* What is being asked: For the listing beneath, state how many lines contain the string "none". Give the number by itself.

* Extracted data:
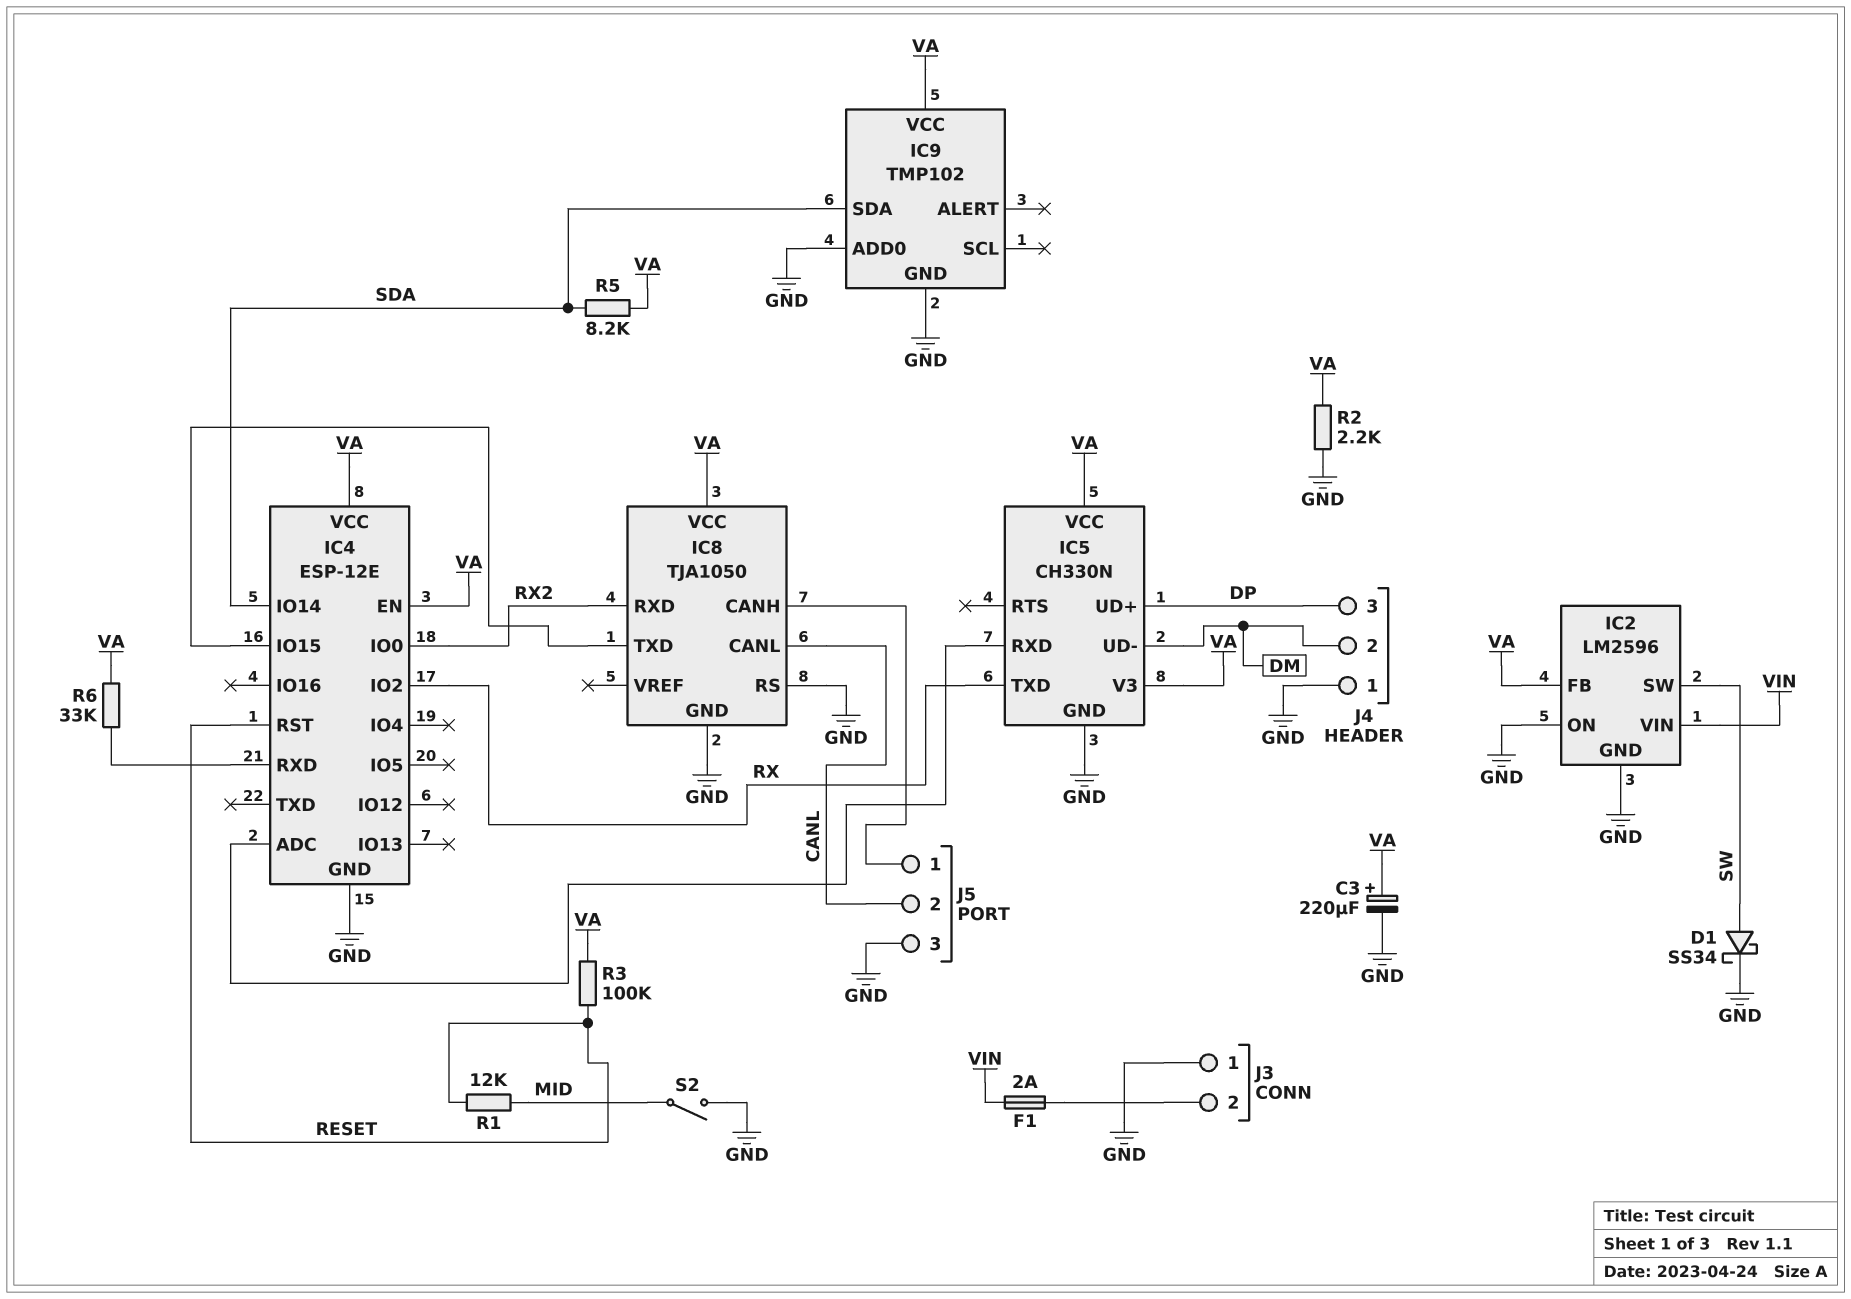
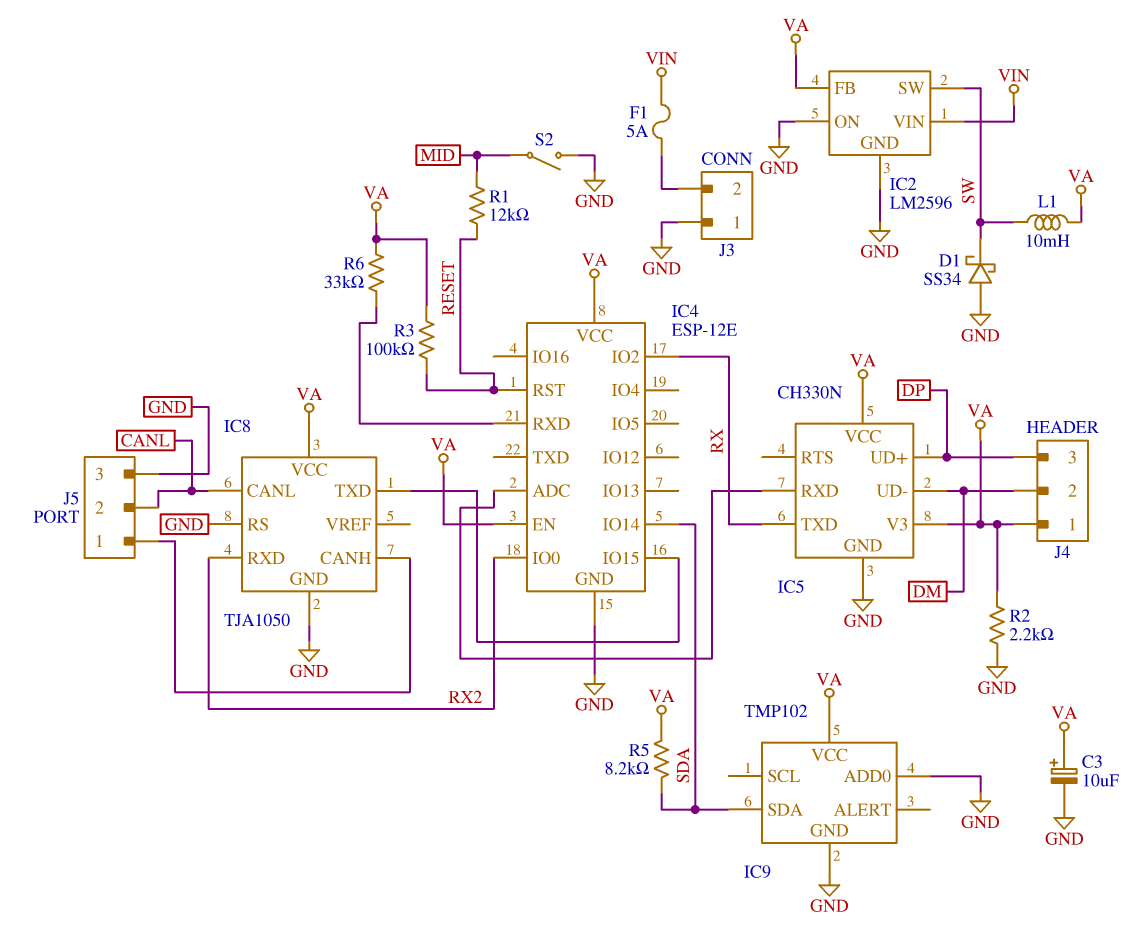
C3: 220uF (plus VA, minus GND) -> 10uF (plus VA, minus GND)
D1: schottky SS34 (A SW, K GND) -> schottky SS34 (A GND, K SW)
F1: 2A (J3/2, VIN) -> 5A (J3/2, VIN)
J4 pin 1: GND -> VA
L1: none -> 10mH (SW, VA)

--

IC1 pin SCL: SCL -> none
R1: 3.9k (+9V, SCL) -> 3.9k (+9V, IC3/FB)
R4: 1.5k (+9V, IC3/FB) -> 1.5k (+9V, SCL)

...

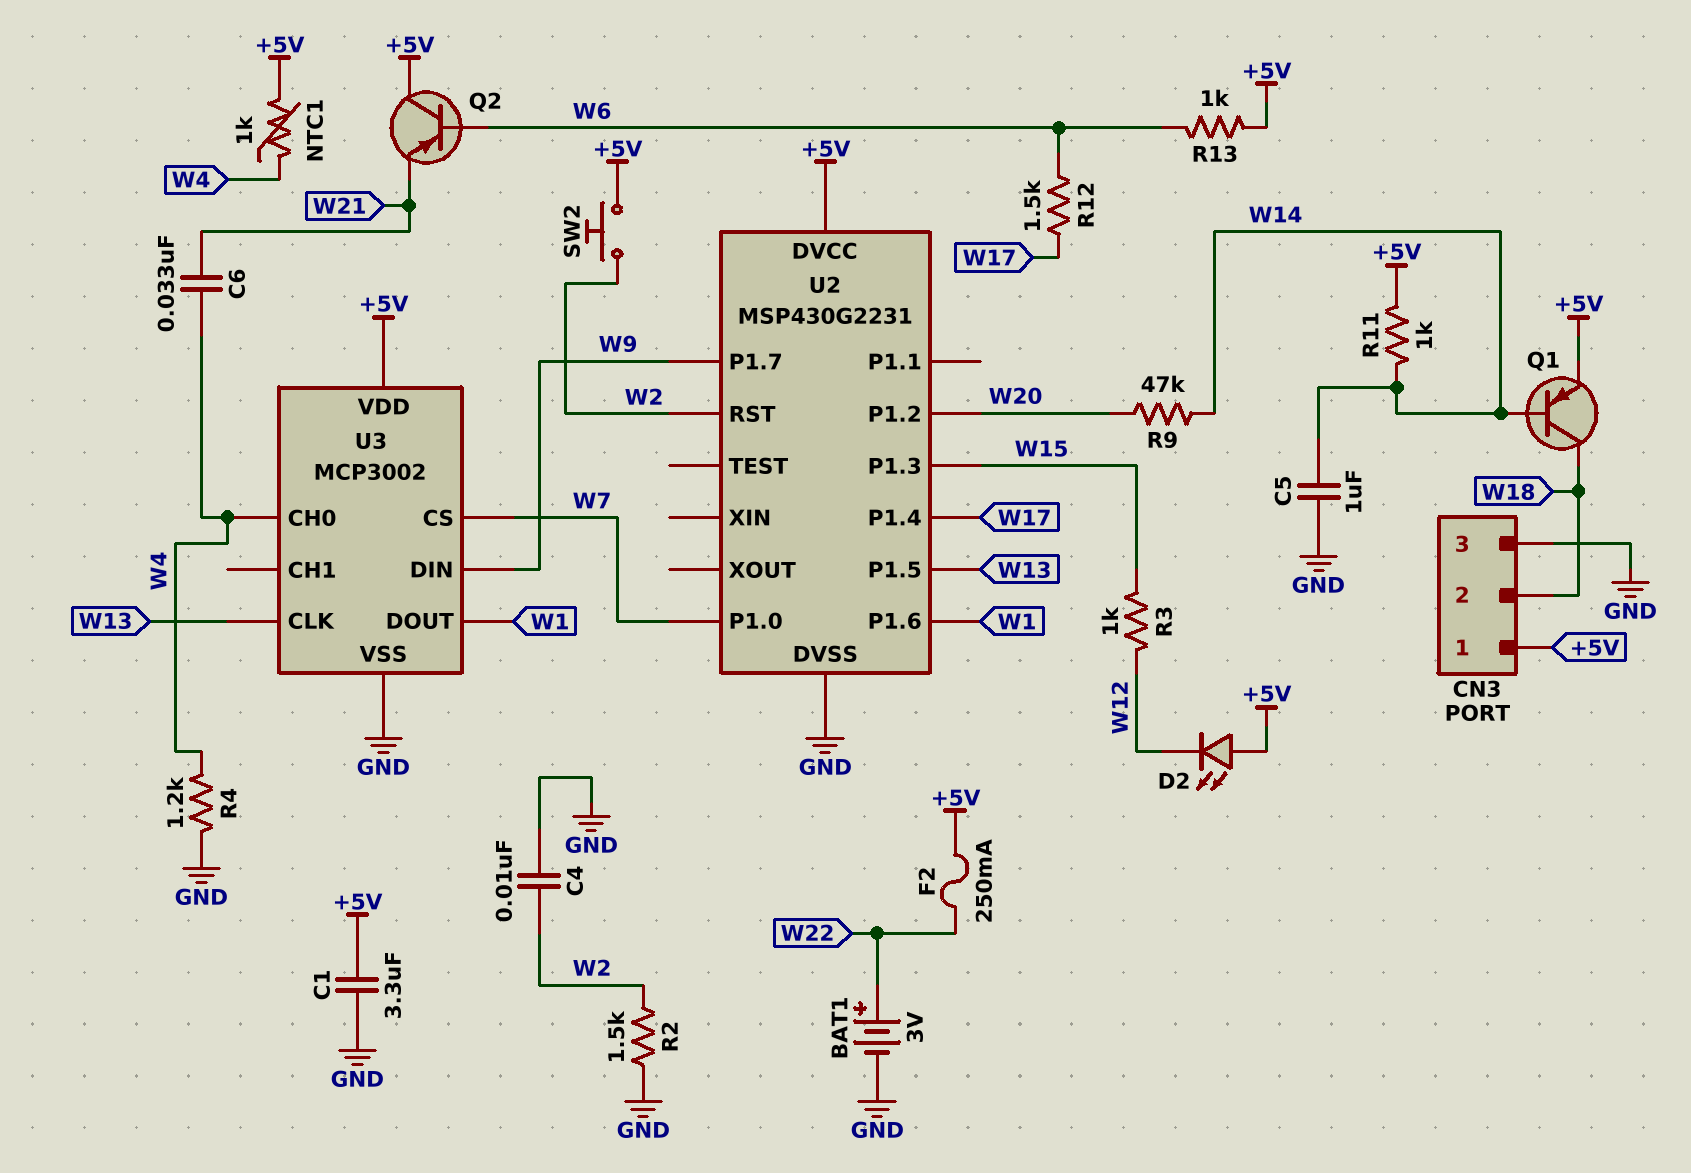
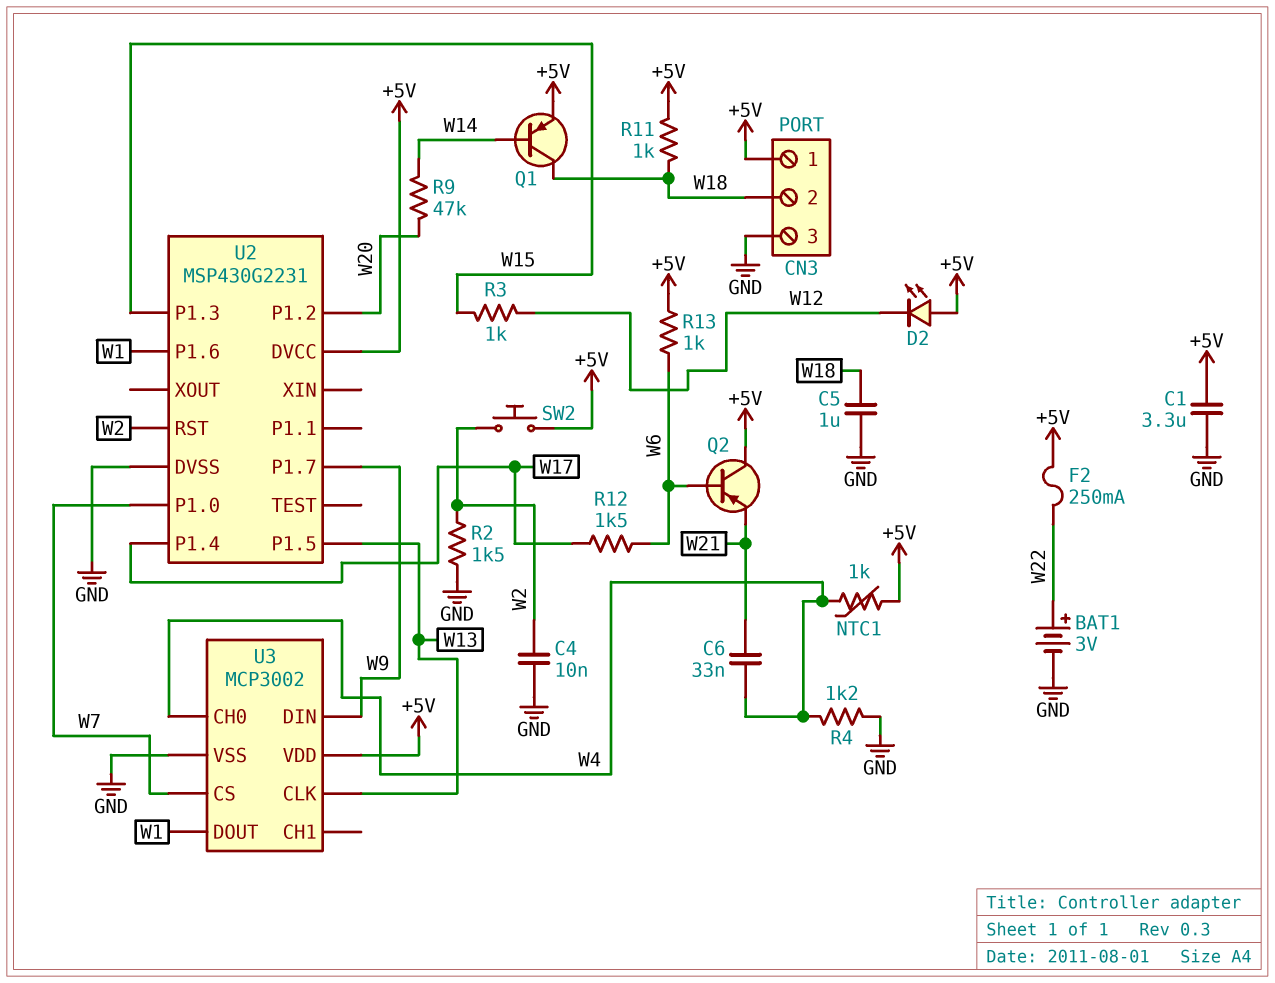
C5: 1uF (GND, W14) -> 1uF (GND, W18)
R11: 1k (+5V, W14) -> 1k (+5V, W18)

* Result of the task: 2